#### Data provided
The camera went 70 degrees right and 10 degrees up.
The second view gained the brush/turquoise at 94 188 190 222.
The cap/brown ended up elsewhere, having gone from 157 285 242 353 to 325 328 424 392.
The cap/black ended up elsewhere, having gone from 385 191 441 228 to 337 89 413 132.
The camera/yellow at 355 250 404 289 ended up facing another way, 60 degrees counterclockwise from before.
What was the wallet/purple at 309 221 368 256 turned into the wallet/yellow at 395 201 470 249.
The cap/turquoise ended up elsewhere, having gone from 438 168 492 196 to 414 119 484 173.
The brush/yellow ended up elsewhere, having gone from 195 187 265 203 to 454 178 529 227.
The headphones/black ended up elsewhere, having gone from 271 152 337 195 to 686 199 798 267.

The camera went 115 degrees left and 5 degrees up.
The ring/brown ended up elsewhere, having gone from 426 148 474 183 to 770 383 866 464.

...

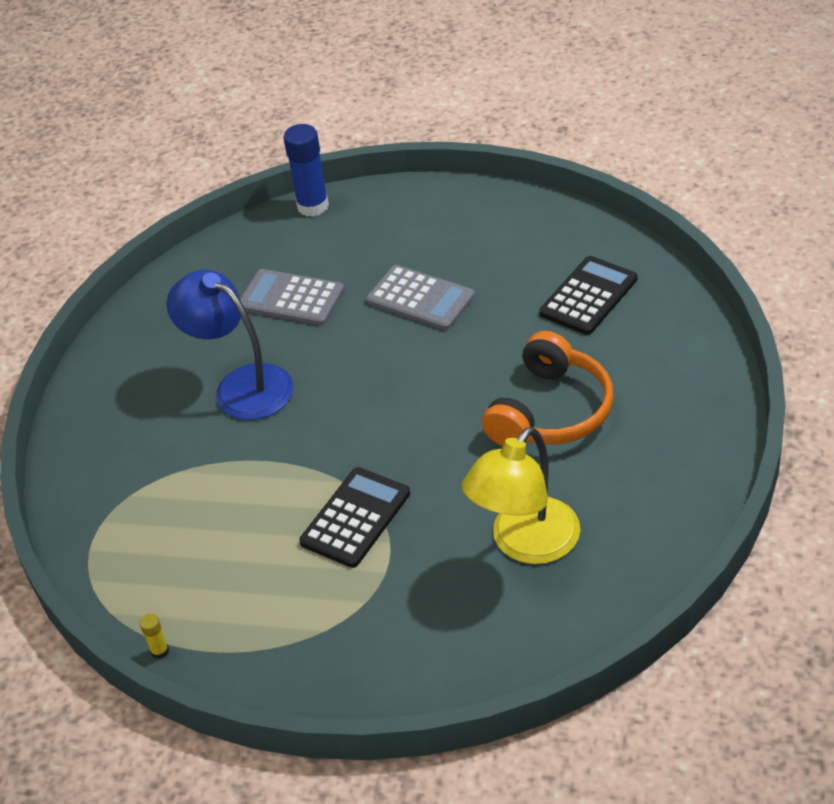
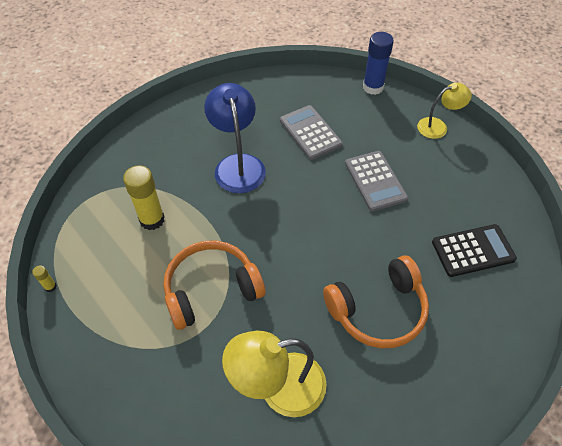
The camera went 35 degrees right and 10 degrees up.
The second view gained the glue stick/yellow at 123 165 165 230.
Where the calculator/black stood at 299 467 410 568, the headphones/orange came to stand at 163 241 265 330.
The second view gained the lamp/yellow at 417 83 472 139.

#### Goal of the exercise
From the data above, copy out every line with the string "brush" in it.

#### Final answer
The second view gained the brush/turquoise at 94 188 190 222.
The brush/yellow ended up elsewhere, having gone from 195 187 265 203 to 454 178 529 227.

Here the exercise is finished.